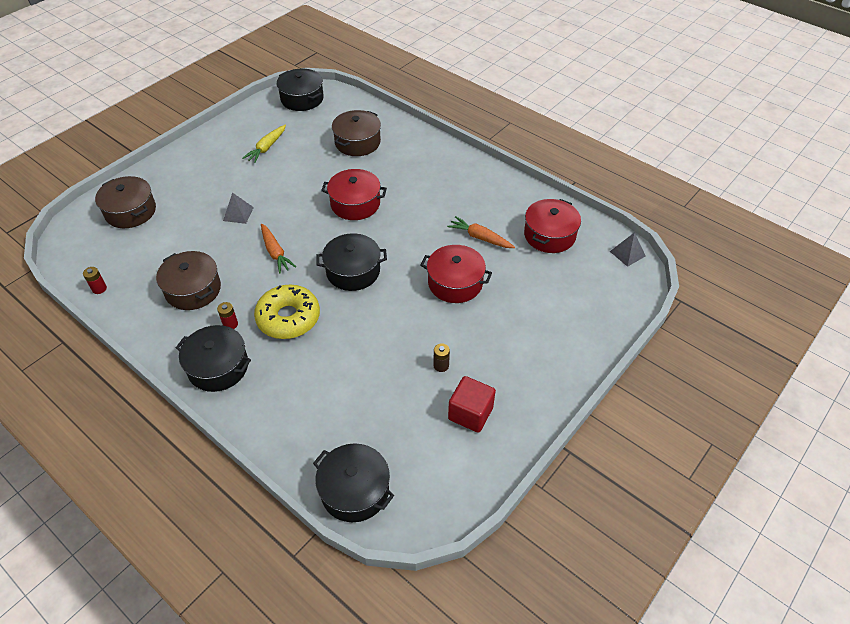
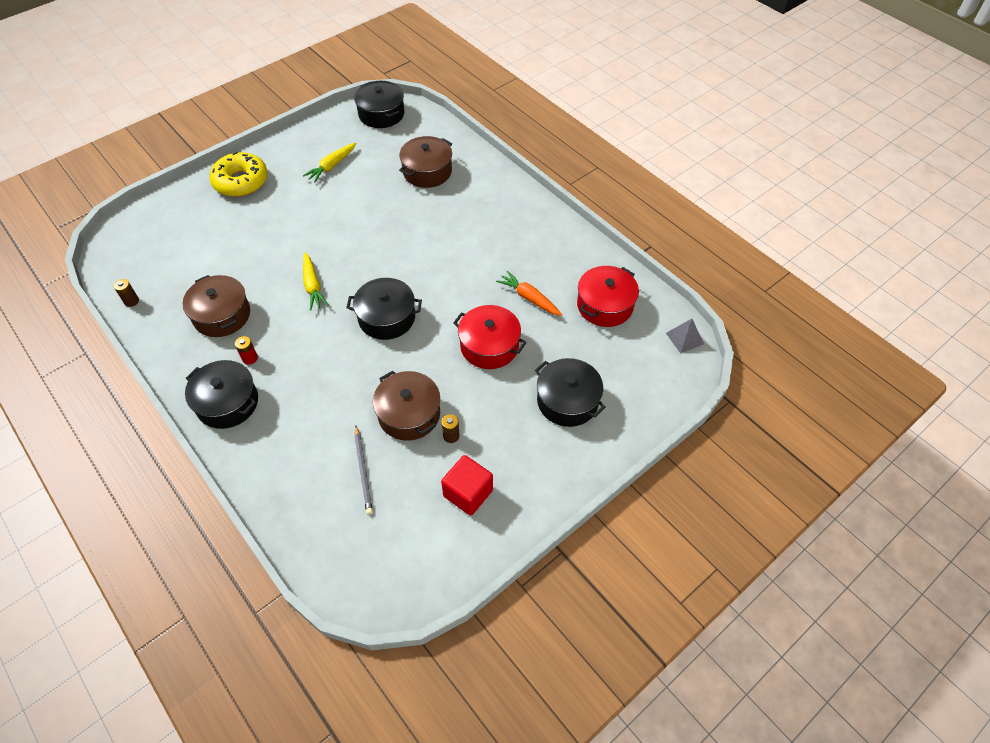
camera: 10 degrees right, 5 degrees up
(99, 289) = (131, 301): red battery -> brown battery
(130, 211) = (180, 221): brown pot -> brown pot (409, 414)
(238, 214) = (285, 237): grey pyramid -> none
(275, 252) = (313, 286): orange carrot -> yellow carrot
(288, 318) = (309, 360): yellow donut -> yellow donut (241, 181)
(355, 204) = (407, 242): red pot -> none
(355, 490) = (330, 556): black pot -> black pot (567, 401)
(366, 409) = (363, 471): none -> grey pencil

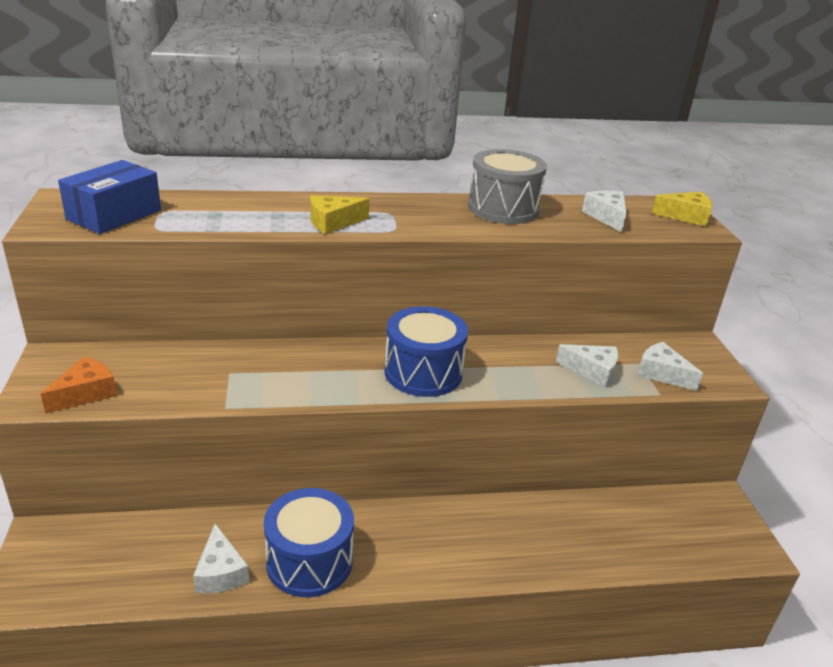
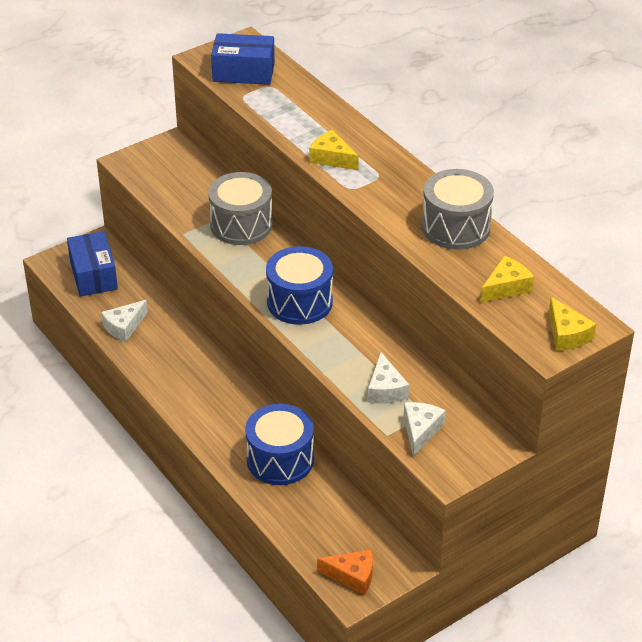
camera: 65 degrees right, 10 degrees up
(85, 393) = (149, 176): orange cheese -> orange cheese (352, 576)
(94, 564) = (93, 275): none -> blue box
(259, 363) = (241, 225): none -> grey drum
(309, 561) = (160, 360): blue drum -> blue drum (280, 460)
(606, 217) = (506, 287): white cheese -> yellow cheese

**Your objective:** When you write out the material, keep every line exact and leave out each picture.

**Solution to this task:**
camera: 10 degrees right, 5 degrees up
(99, 289) = (131, 301): red battery -> brown battery
(130, 211) = (180, 221): brown pot -> brown pot (409, 414)
(238, 214) = (285, 237): grey pyramid -> none
(275, 252) = (313, 286): orange carrot -> yellow carrot
(288, 318) = (309, 360): yellow donut -> yellow donut (241, 181)
(355, 204) = (407, 242): red pot -> none
(355, 490) = (330, 556): black pot -> black pot (567, 401)
(366, 409) = (363, 471): none -> grey pencil

camera: 65 degrees right, 10 degrees up
(85, 393) = (149, 176): orange cheese -> orange cheese (352, 576)
(94, 564) = (93, 275): none -> blue box
(259, 363) = (241, 225): none -> grey drum
(309, 561) = (160, 360): blue drum -> blue drum (280, 460)
(606, 217) = (506, 287): white cheese -> yellow cheese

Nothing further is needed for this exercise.